== Instructions for the task ==
Below are entries; output exactly the lines from the one with "R15: 1.6k (N7, N23) -> 1.6k (N23, VDD)" to the one with "R3: 47k (+9V, SIG6) -> 47k (+9V, U3/RST)", both included, and nothing else.

(Structured diff data)

◇ ◇ ◇ ◇

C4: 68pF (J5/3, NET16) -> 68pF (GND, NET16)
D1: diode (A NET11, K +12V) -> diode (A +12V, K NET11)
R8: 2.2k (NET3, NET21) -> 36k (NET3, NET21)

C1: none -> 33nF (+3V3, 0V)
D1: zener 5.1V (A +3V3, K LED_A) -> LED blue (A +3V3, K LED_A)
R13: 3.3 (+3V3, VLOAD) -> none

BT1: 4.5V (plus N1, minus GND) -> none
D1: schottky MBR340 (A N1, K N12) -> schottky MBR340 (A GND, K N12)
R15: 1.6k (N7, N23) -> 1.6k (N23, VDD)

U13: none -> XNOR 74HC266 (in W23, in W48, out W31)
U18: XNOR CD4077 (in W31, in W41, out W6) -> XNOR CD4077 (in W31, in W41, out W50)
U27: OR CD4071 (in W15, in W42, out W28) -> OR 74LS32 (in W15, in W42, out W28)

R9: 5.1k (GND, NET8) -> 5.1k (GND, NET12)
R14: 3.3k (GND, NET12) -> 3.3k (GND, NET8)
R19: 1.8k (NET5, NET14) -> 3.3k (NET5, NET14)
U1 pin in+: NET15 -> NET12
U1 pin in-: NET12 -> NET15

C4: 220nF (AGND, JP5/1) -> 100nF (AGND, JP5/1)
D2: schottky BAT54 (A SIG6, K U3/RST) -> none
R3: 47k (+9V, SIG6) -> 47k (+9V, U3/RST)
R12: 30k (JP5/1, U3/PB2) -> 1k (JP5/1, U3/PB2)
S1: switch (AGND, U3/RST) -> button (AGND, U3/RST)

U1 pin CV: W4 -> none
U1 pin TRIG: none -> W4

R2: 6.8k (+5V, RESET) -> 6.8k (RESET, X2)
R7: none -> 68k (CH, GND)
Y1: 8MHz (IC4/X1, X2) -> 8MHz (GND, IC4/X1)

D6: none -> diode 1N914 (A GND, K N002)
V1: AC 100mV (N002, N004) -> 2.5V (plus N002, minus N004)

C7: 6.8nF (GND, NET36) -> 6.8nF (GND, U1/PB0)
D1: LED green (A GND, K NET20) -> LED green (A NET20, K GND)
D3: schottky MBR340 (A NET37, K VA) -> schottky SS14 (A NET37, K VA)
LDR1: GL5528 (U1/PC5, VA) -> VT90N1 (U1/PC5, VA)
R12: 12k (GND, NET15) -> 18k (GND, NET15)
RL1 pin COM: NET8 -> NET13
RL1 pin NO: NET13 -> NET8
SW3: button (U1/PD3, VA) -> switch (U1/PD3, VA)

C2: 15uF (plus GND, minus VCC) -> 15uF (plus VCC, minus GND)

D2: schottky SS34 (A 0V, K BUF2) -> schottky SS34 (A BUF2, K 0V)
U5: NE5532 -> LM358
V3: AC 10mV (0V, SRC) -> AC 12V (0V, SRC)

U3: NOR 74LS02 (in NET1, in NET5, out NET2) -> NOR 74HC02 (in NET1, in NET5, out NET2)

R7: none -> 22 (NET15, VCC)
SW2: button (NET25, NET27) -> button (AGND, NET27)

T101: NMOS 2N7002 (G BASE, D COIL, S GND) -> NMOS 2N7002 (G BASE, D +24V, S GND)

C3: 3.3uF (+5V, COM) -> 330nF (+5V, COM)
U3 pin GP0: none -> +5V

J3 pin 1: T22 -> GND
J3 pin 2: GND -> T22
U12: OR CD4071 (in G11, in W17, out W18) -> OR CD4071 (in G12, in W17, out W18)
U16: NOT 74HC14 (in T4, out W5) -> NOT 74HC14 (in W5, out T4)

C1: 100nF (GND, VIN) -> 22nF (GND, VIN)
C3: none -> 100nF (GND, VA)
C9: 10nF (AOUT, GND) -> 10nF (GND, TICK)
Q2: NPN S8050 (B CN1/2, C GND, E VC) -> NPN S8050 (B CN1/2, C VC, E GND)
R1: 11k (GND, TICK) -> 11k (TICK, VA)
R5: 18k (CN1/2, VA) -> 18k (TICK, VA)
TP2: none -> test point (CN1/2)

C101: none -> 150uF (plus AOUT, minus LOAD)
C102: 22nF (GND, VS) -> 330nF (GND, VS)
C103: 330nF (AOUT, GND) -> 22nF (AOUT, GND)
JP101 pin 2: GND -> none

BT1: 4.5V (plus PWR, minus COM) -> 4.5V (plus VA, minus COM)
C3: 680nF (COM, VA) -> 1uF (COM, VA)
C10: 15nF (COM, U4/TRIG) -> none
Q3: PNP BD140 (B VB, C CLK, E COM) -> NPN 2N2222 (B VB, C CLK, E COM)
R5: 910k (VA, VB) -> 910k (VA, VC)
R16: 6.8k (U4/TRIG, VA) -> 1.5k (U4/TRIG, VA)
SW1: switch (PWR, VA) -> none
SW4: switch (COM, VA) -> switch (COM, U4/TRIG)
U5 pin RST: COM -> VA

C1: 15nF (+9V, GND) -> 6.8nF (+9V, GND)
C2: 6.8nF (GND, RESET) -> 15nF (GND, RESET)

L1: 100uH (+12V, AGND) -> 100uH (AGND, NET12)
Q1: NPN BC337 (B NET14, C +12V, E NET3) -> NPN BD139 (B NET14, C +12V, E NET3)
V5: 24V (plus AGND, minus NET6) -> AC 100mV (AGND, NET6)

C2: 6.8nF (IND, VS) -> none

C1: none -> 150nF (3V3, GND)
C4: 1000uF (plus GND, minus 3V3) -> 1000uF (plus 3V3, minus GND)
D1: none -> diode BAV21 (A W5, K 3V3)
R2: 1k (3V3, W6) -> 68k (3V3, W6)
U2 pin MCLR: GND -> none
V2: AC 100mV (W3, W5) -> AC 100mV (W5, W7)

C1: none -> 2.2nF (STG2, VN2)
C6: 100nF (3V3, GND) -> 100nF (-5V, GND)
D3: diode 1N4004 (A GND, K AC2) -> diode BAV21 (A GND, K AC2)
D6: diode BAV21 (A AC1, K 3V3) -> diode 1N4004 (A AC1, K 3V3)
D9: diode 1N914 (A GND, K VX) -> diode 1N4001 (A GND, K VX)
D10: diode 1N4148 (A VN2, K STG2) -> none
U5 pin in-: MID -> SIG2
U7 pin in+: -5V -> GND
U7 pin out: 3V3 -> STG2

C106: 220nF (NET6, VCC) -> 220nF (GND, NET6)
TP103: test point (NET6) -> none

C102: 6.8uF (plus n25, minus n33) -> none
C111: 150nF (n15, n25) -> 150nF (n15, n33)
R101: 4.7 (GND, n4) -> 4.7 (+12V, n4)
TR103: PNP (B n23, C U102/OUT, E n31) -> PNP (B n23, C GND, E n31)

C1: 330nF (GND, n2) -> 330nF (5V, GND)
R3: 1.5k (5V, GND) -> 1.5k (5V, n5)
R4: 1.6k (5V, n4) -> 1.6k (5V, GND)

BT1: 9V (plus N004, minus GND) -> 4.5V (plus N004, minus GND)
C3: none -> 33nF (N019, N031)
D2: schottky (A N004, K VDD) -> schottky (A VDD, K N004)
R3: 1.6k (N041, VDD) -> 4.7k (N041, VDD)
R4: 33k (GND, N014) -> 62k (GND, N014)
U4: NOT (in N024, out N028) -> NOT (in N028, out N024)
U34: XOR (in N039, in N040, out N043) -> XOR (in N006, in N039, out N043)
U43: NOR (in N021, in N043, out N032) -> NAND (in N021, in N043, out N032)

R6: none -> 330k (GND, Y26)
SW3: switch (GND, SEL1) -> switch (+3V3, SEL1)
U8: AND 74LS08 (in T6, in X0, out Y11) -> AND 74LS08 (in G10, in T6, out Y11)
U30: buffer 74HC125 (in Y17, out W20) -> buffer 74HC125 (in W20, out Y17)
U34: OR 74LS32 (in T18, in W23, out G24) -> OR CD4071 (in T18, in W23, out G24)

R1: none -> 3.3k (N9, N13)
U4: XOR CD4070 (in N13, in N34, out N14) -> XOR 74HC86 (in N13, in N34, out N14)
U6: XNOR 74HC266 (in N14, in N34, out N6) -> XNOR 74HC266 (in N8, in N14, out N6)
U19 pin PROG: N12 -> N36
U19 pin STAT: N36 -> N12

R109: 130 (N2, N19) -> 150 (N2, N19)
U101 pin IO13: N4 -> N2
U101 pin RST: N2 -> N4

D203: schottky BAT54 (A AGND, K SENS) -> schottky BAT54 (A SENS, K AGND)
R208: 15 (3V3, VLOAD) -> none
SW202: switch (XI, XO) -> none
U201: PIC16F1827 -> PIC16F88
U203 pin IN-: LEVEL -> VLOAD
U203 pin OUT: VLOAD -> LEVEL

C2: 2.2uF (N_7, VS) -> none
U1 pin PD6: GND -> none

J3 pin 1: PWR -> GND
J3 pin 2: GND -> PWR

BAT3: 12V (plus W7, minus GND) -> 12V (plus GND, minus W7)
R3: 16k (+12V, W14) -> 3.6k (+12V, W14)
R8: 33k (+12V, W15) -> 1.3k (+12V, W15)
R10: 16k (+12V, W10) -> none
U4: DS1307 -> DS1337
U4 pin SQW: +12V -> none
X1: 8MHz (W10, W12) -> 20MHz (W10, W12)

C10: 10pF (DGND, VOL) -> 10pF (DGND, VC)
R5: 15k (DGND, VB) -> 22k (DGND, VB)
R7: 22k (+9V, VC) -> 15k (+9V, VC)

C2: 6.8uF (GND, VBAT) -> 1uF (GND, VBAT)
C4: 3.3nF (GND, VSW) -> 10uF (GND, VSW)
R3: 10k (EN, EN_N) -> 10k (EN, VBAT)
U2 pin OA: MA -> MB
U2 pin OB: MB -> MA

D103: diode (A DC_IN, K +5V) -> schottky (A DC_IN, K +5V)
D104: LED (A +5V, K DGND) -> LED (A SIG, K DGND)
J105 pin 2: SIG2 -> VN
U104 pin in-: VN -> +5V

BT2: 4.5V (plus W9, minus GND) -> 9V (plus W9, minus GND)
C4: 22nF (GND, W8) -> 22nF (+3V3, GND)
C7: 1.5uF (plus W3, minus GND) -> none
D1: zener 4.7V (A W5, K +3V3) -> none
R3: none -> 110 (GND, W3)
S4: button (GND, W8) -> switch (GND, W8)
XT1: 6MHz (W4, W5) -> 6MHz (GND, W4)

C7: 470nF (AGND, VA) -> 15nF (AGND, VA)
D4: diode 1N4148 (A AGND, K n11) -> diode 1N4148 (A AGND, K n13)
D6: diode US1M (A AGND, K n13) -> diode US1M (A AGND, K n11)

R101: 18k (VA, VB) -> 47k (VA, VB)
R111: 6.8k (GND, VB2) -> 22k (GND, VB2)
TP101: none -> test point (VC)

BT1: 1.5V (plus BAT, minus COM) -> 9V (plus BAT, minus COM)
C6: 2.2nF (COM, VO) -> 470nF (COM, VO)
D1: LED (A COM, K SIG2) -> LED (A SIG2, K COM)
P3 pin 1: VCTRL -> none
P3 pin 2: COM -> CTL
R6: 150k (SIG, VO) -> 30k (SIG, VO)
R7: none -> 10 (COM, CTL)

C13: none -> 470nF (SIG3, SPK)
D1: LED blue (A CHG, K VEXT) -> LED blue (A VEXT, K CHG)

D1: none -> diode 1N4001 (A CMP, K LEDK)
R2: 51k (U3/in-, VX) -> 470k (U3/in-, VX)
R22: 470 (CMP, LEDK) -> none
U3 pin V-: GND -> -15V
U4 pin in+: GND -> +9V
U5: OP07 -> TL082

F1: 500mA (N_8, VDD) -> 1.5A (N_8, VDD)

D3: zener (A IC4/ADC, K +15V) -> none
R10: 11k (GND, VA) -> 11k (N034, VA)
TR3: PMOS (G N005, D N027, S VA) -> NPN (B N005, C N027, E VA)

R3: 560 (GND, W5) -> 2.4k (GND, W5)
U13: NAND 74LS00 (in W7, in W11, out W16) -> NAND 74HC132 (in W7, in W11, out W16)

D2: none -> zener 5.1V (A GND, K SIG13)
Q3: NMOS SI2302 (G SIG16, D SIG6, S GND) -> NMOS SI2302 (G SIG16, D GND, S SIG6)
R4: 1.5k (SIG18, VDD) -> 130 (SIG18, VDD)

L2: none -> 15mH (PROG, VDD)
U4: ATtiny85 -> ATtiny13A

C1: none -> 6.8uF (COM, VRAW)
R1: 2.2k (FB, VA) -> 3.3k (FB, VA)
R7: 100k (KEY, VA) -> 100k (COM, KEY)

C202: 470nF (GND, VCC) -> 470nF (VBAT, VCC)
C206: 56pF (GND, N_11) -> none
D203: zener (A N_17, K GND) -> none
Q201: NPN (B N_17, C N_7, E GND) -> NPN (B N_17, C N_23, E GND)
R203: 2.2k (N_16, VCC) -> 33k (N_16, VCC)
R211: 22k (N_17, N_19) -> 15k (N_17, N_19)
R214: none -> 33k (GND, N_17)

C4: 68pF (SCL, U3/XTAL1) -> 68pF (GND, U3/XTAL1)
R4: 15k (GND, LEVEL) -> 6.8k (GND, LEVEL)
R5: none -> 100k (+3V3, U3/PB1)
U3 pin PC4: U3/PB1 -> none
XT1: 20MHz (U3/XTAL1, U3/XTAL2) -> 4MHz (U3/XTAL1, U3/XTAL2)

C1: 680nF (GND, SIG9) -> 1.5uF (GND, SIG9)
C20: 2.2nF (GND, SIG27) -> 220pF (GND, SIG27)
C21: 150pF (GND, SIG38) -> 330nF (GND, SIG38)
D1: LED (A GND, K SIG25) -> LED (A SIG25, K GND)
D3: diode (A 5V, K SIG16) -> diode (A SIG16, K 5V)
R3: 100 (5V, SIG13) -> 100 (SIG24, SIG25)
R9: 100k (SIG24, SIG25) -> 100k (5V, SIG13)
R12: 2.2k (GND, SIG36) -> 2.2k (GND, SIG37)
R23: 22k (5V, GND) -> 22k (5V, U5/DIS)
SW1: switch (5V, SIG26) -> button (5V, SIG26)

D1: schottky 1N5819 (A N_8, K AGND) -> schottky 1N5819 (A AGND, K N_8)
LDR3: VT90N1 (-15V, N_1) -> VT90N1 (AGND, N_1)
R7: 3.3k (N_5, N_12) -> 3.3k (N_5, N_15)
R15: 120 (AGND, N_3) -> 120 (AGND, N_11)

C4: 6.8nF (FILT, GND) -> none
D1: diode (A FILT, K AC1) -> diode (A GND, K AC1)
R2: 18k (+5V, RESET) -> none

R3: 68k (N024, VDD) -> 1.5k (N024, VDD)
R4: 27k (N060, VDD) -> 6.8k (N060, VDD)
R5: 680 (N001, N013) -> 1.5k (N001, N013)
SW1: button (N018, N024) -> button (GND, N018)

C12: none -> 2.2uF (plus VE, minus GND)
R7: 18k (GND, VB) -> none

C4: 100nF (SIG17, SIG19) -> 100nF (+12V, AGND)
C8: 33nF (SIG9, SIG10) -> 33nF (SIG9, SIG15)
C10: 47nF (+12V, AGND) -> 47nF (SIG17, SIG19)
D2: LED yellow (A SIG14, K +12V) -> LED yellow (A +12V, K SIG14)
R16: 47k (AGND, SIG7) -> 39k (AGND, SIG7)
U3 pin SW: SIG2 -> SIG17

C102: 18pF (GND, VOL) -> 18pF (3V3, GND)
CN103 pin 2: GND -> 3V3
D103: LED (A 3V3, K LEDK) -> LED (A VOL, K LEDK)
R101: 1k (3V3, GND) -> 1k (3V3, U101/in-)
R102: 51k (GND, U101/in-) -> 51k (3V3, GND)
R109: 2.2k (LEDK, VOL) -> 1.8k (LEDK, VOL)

◇ ◇ ◇ ◇

== Answer to this exercise ==
R15: 1.6k (N7, N23) -> 1.6k (N23, VDD)

U13: none -> XNOR 74HC266 (in W23, in W48, out W31)
U18: XNOR CD4077 (in W31, in W41, out W6) -> XNOR CD4077 (in W31, in W41, out W50)
U27: OR CD4071 (in W15, in W42, out W28) -> OR 74LS32 (in W15, in W42, out W28)

R9: 5.1k (GND, NET8) -> 5.1k (GND, NET12)
R14: 3.3k (GND, NET12) -> 3.3k (GND, NET8)
R19: 1.8k (NET5, NET14) -> 3.3k (NET5, NET14)
U1 pin in+: NET15 -> NET12
U1 pin in-: NET12 -> NET15

C4: 220nF (AGND, JP5/1) -> 100nF (AGND, JP5/1)
D2: schottky BAT54 (A SIG6, K U3/RST) -> none
R3: 47k (+9V, SIG6) -> 47k (+9V, U3/RST)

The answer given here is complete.